Segment Start: THE DATA

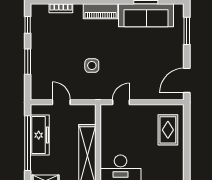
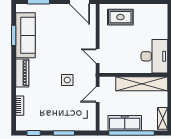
door: (61, 102) -> (98, 94), moved

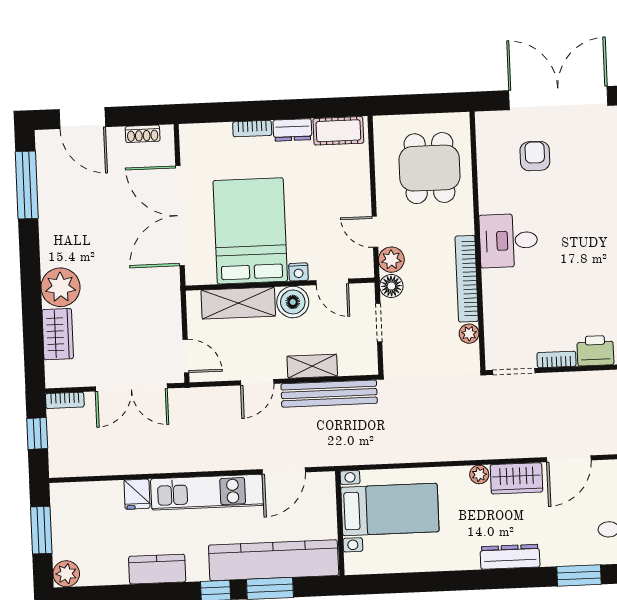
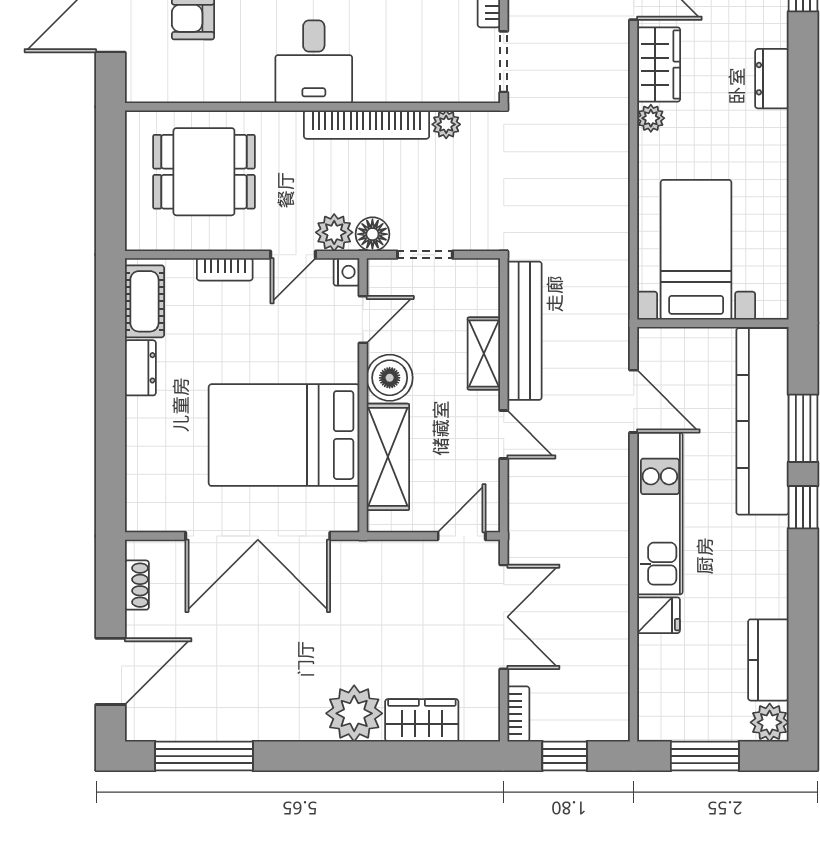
bookcase: (252, 129) -> (225, 269), moved, turned 90
nightstand: (299, 272) -> (346, 272), moved
dresser: (510, 557) -> (772, 79), width x0.70
kitchen counter: (157, 569) -> (768, 660), moved

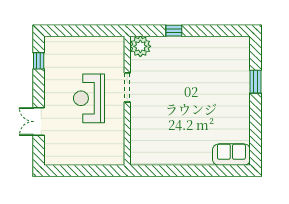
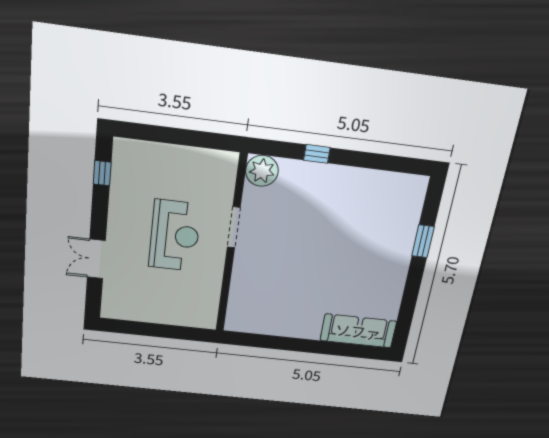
reception desk: (89, 98) -> (175, 236), turned 180
sofa: (231, 155) -> (358, 331), width x1.36

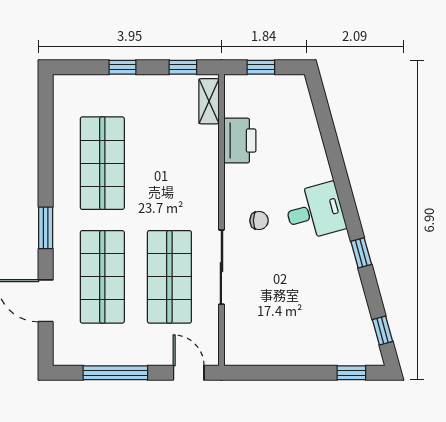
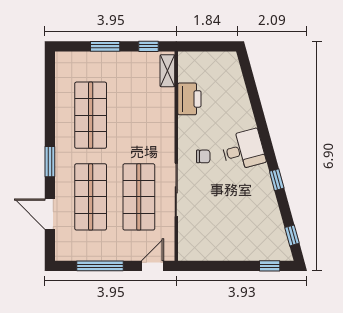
window: (122, 67) -> (105, 46), width x1.50
window: (261, 67) -> (205, 46), removed
door: (189, 373) -> (153, 266), hinge flipped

Segment End: THE DATA

WHAT IS NEEDED: Search the entries above for the string "window", and report each line where it occurs.

RESPONSE TO THIS EXERCISE:
window: (122, 67) -> (105, 46), width x1.50
window: (261, 67) -> (205, 46), removed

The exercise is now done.